### What the exercise asks
Of all the lines in the entries below, give again exactly those starting at the line containing "U7 pin CLK: CS -> SCK" and ending at the line containing "Y1: 25MHz (VDD, XO) -> 25MHz (XI, XO)", both ends included, and no others.

### Working data
--------------------
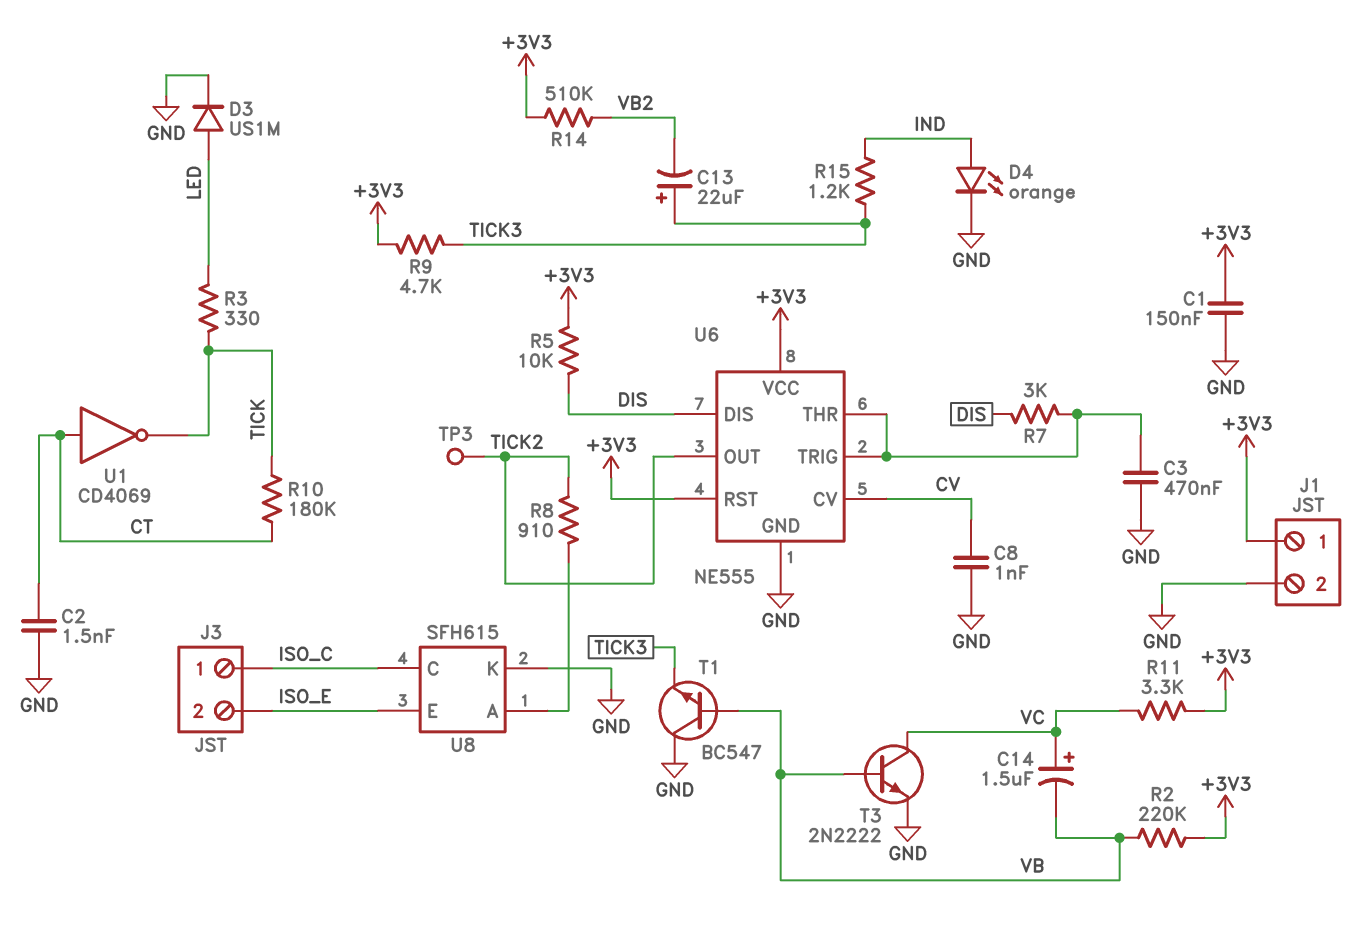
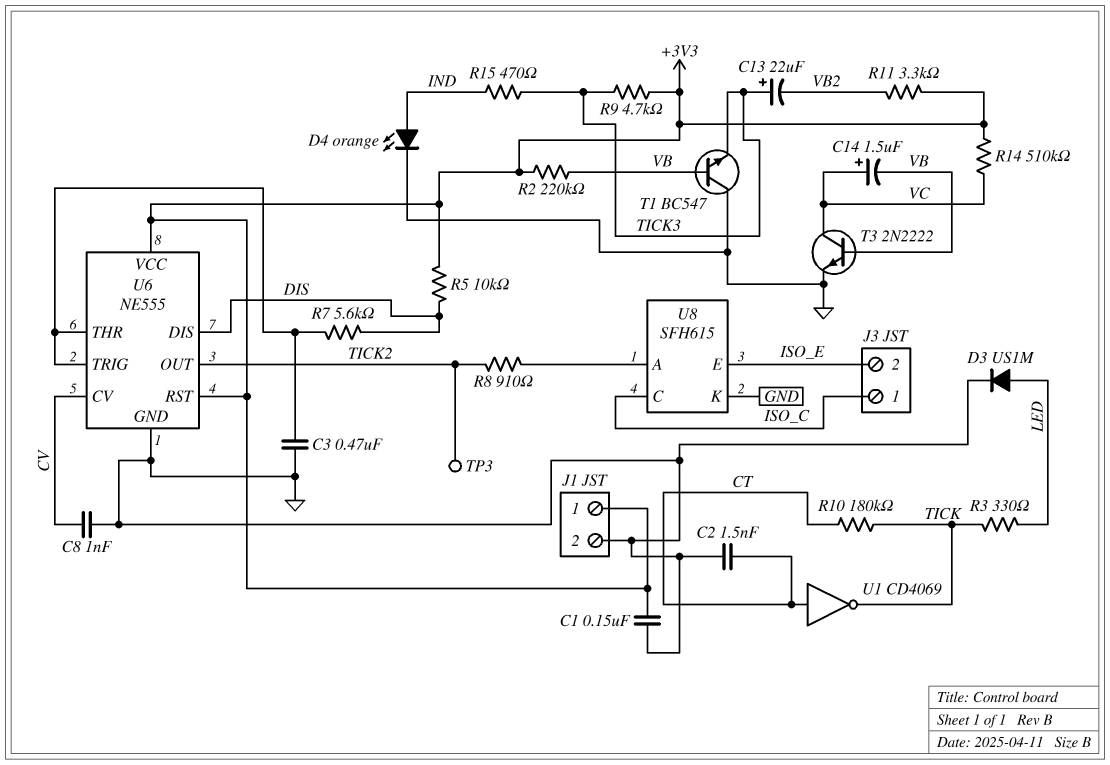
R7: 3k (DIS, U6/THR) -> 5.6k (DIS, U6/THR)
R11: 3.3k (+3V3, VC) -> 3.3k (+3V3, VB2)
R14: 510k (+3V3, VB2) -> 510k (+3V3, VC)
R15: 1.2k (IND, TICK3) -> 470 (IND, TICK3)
--------------------
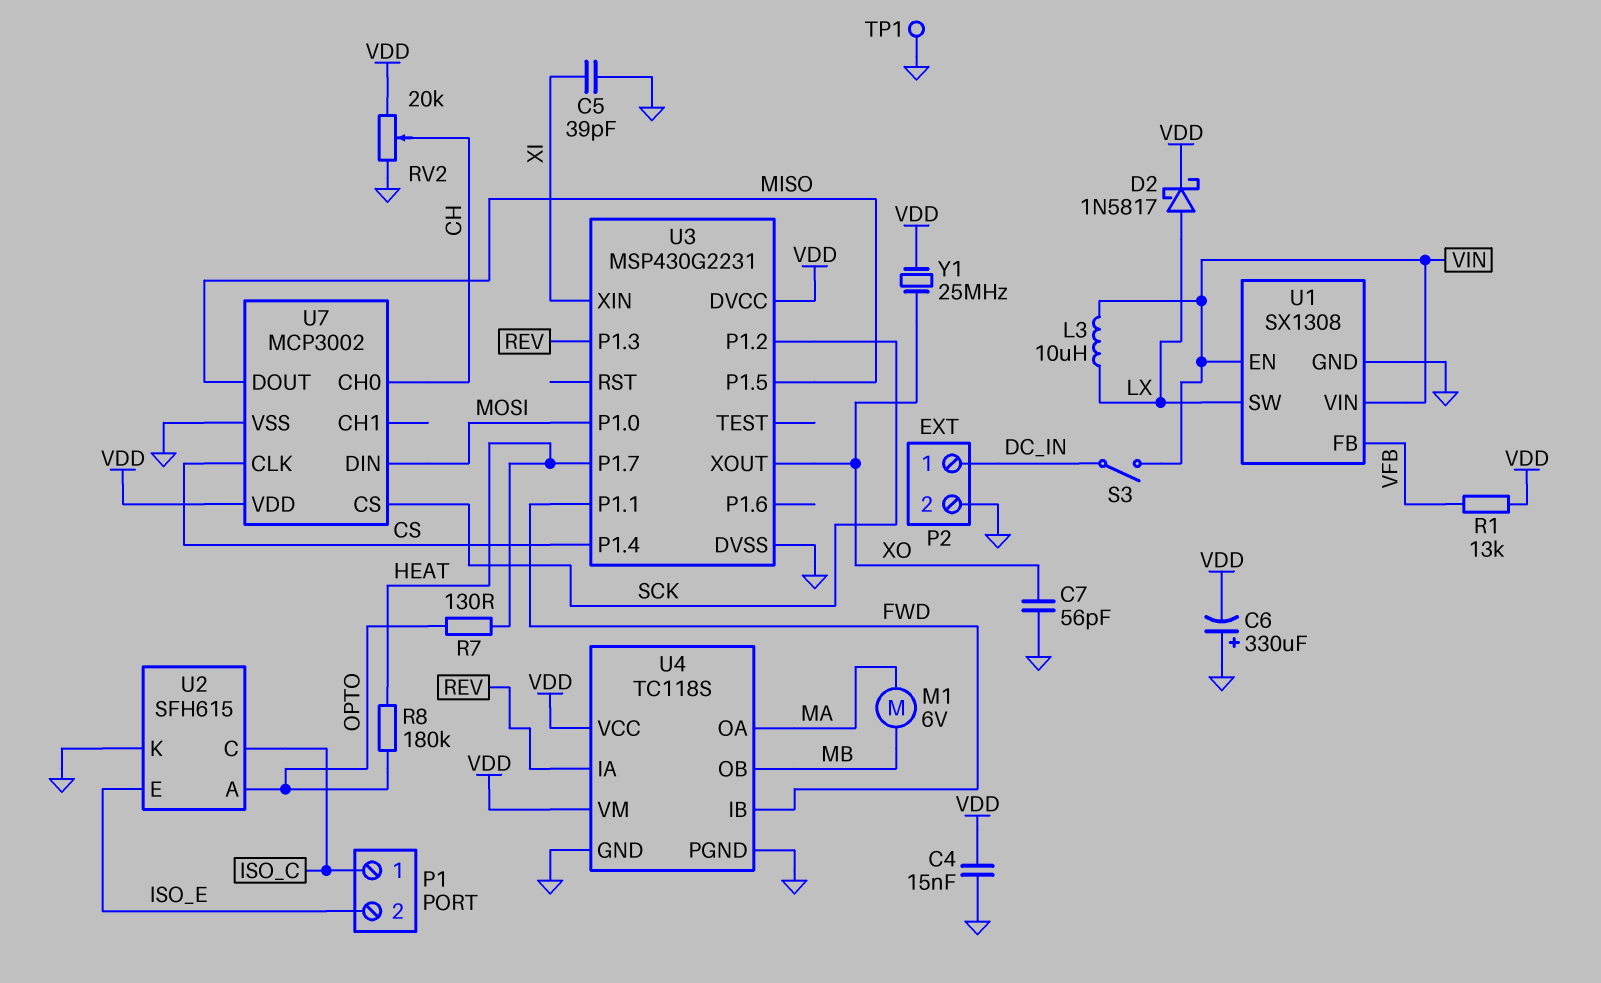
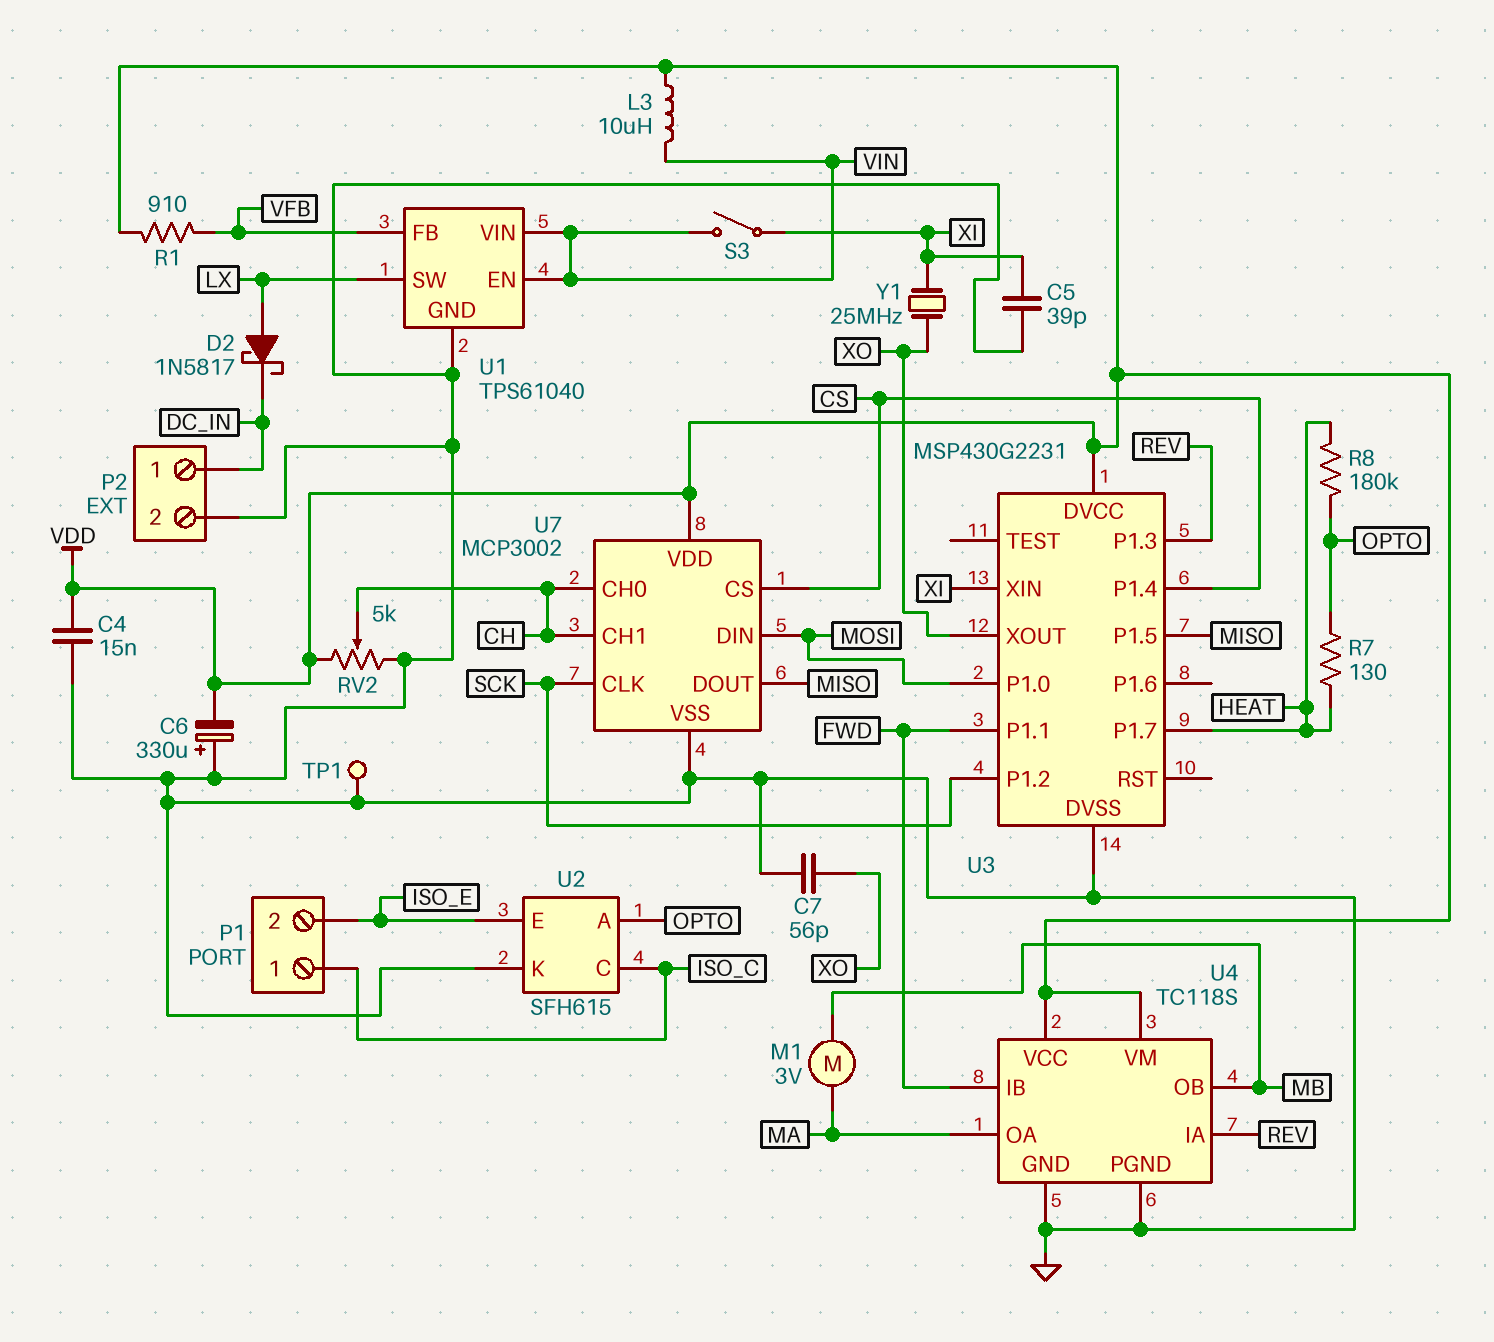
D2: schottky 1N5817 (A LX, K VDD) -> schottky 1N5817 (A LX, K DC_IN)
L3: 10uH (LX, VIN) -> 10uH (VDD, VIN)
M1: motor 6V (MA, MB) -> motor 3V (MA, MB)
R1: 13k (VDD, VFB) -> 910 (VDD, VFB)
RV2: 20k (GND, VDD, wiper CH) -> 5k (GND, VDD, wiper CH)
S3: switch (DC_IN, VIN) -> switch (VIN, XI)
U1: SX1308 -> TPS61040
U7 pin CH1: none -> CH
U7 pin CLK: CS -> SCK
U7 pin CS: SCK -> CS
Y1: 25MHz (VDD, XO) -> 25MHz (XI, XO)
--------------------
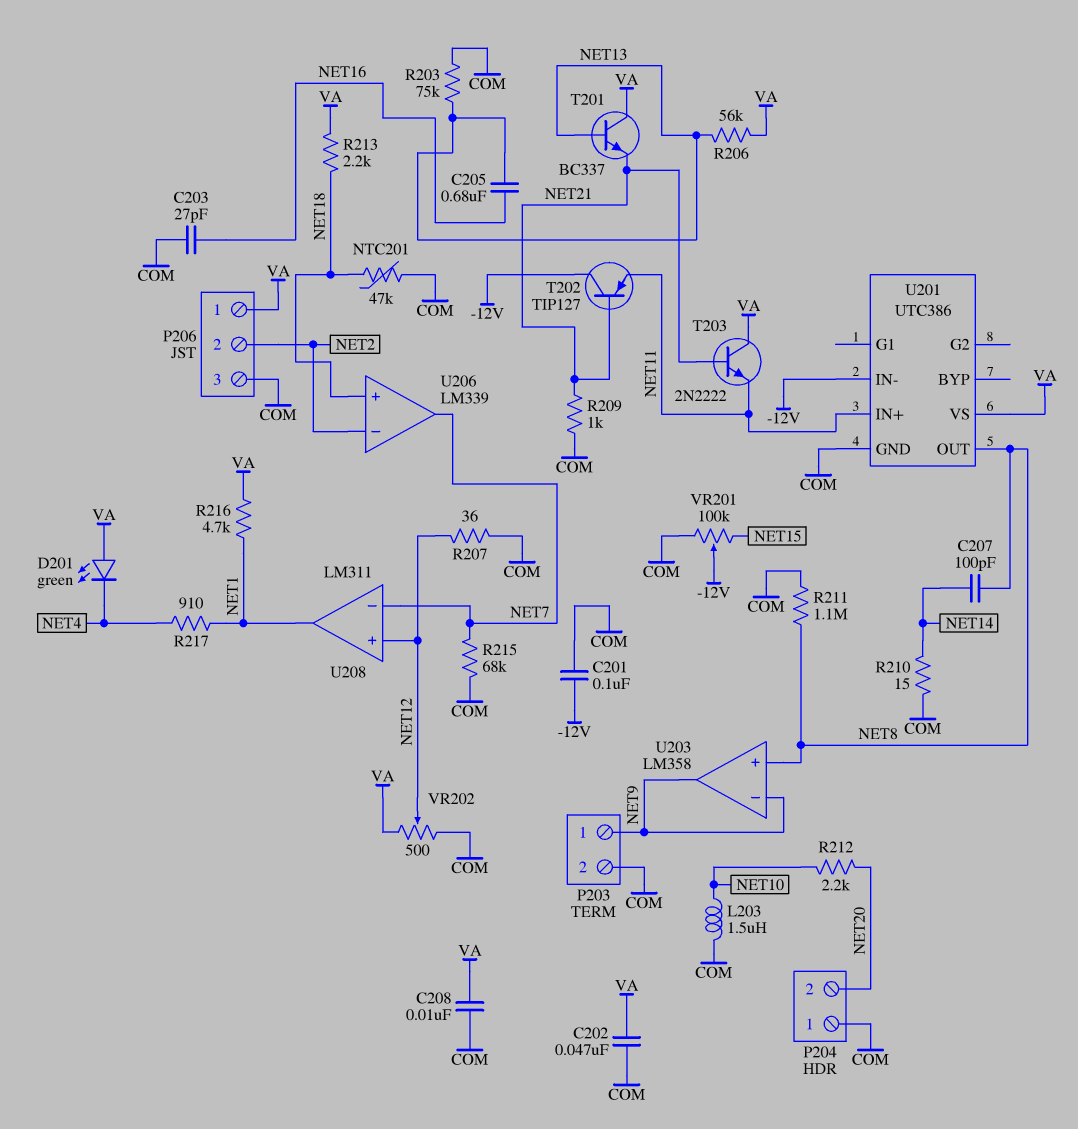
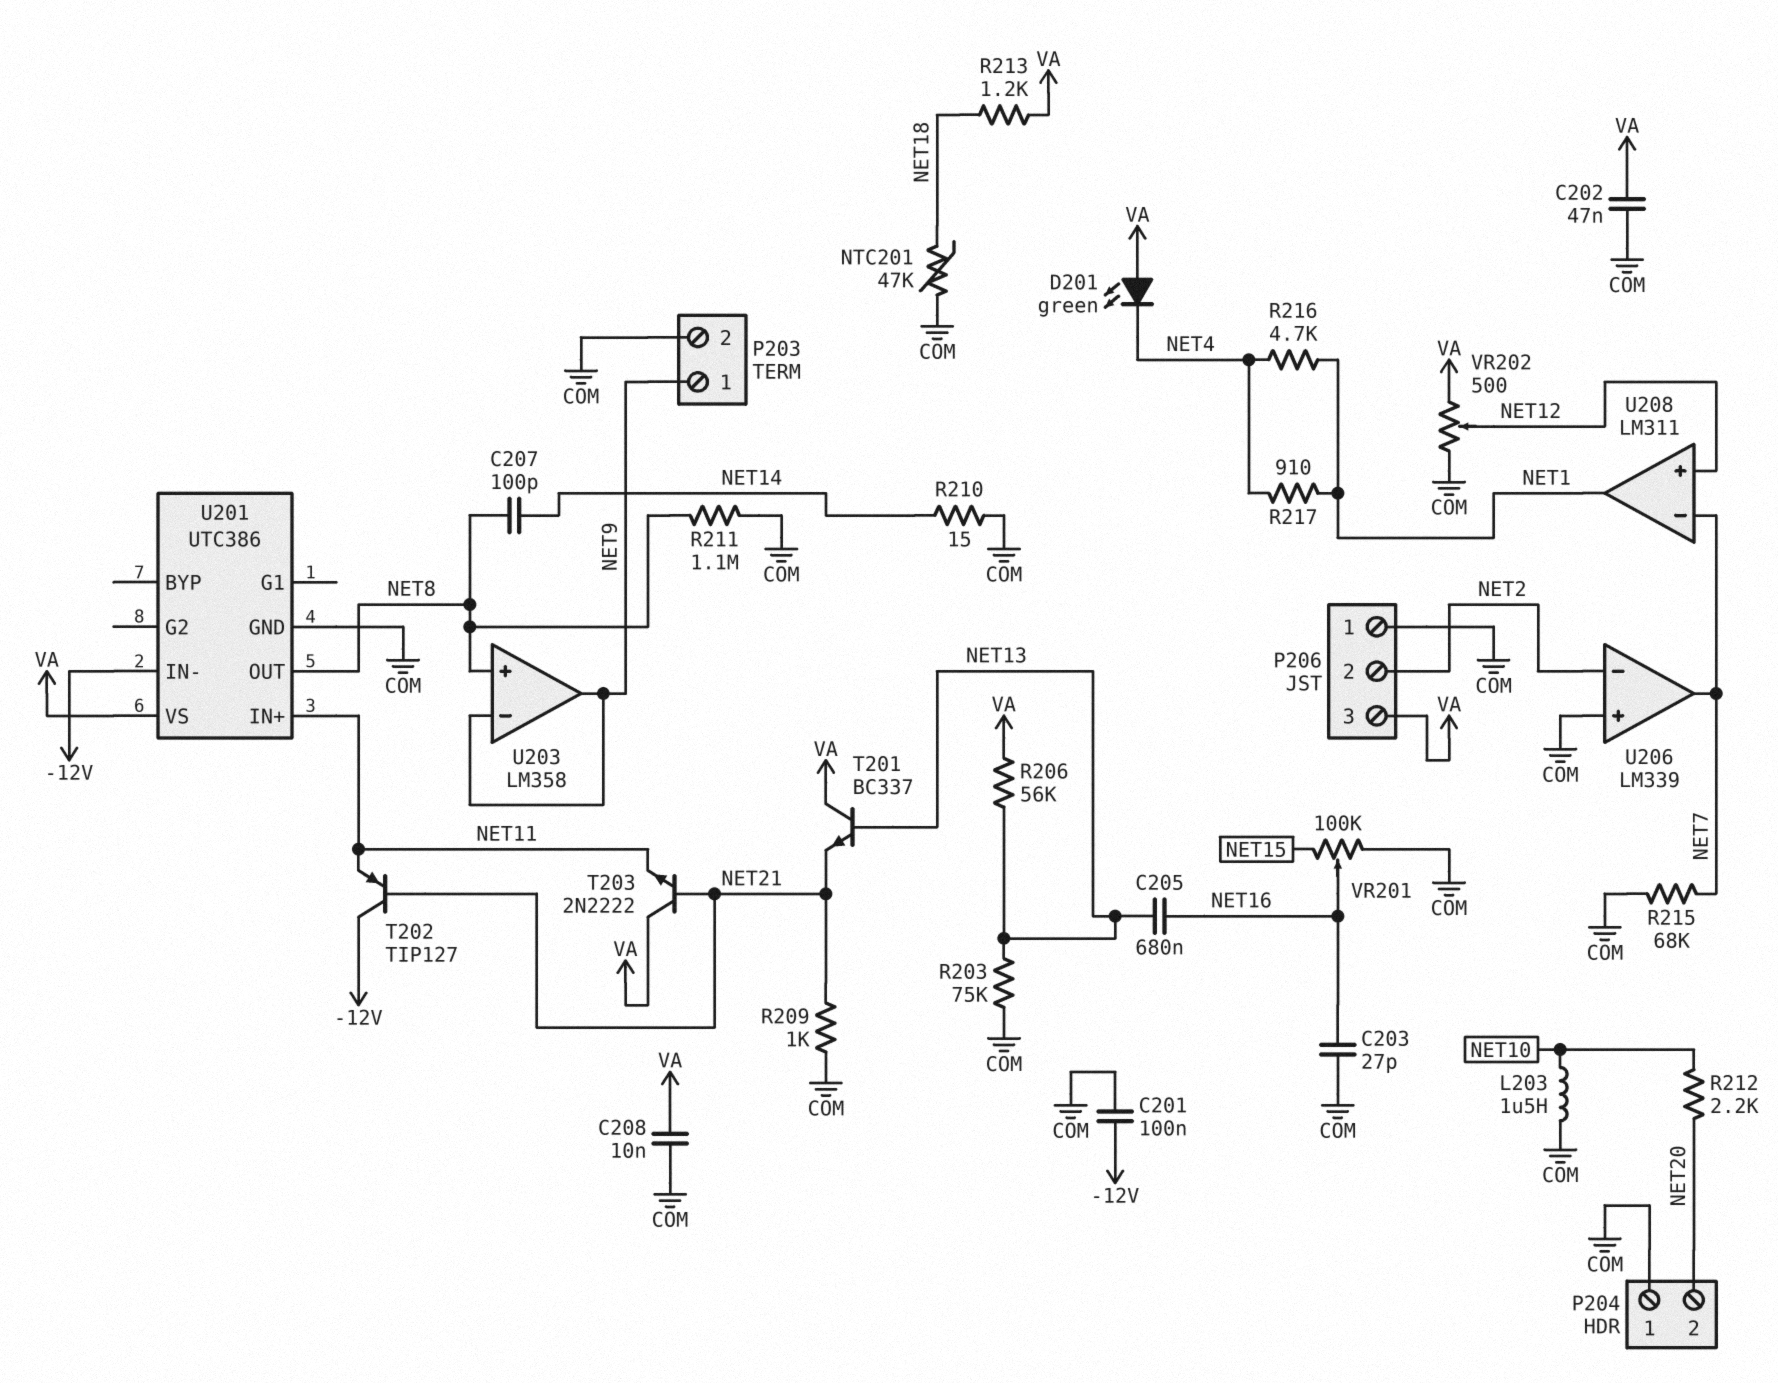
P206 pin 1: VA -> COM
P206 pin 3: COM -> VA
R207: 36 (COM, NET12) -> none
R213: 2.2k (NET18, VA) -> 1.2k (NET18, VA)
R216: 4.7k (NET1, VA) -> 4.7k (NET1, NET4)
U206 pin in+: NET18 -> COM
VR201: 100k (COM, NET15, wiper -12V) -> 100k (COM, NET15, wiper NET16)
--------------------
### Output below
U7 pin CLK: CS -> SCK
U7 pin CS: SCK -> CS
Y1: 25MHz (VDD, XO) -> 25MHz (XI, XO)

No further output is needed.